To-do item
Each line of the records below needs repeating exactly. Skip the pictures.

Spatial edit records

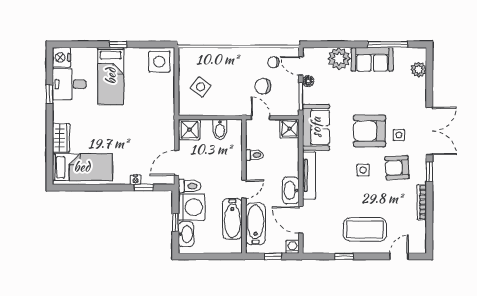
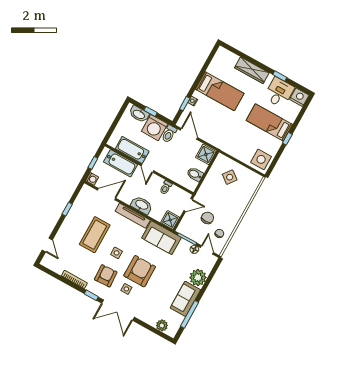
door: (301, 66) -> (207, 250), hinge flipped
wardrobe: (61, 138) -> (252, 70), width x1.50
bed: (82, 167) -> (220, 91), moved, turned -90
washbasin: (291, 190) -> (142, 205), moved
coffee table: (365, 229) -> (95, 235), moved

Solution for this exercise
door: (301, 66) -> (207, 250), hinge flipped
wardrobe: (61, 138) -> (252, 70), width x1.50
bed: (82, 167) -> (220, 91), moved, turned -90
washbasin: (291, 190) -> (142, 205), moved
coffee table: (365, 229) -> (95, 235), moved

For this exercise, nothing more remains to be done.